*Exercise materials:*
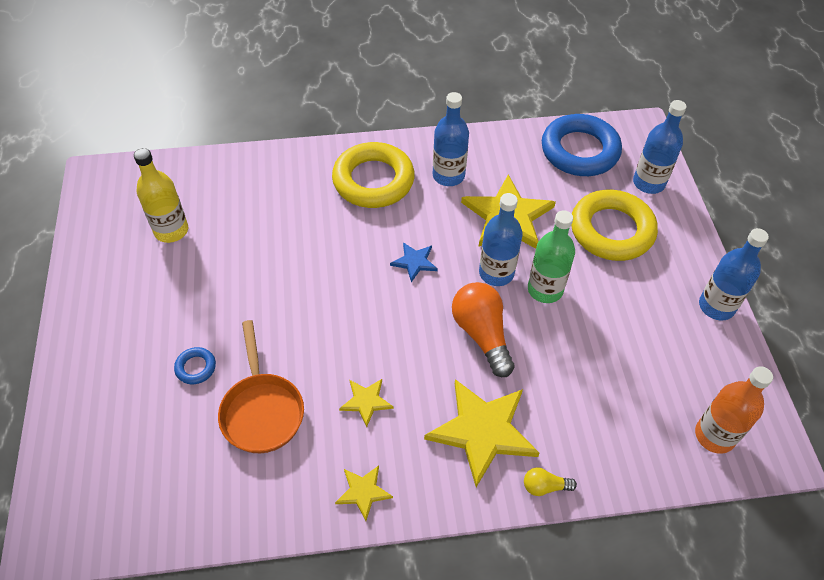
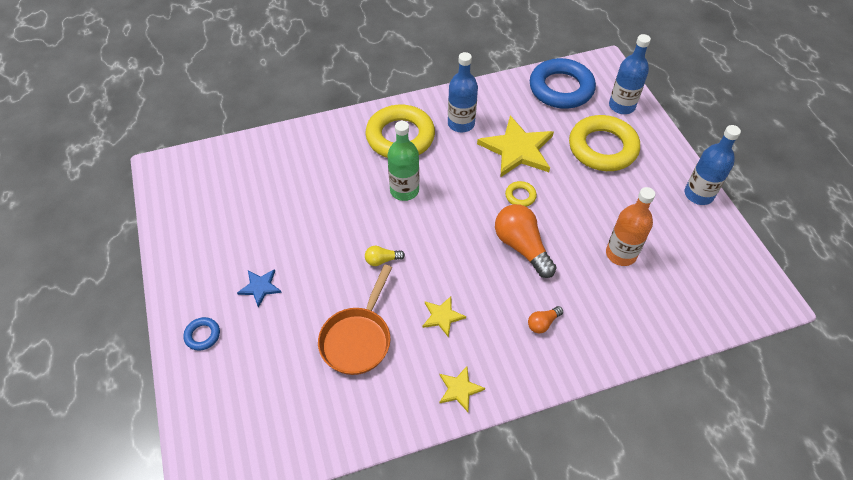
camera: 10 degrees left, 0 degrees up
(171, 230) = (240, 204): yellow bottle -> none
(196, 367) = (292, 314): blue ring -> blue ring (202, 335)
(262, 410) = (358, 339): orange pan -> orange pan turned 45 degrees clockwise
(414, 262) = (452, 197): blue star -> blue star (260, 287)
(483, 431) = (543, 323): yellow star -> orange light bulb
(496, 273) = (520, 196): blue bottle -> yellow ring
(544, 486) = (603, 358): yellow light bulb -> yellow light bulb (382, 260)
(545, 289) = (562, 203): green bottle -> green bottle (404, 190)
(714, 435) = (723, 294): orange bottle -> orange bottle (621, 254)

*Task directions:* What the answer should hold is an exact copy of each line from the one containing "(196, 367) = (292, 314): blue" to the final line of the listing above.

*Output:*
(196, 367) = (292, 314): blue ring -> blue ring (202, 335)
(262, 410) = (358, 339): orange pan -> orange pan turned 45 degrees clockwise
(414, 262) = (452, 197): blue star -> blue star (260, 287)
(483, 431) = (543, 323): yellow star -> orange light bulb
(496, 273) = (520, 196): blue bottle -> yellow ring
(544, 486) = (603, 358): yellow light bulb -> yellow light bulb (382, 260)
(545, 289) = (562, 203): green bottle -> green bottle (404, 190)
(714, 435) = (723, 294): orange bottle -> orange bottle (621, 254)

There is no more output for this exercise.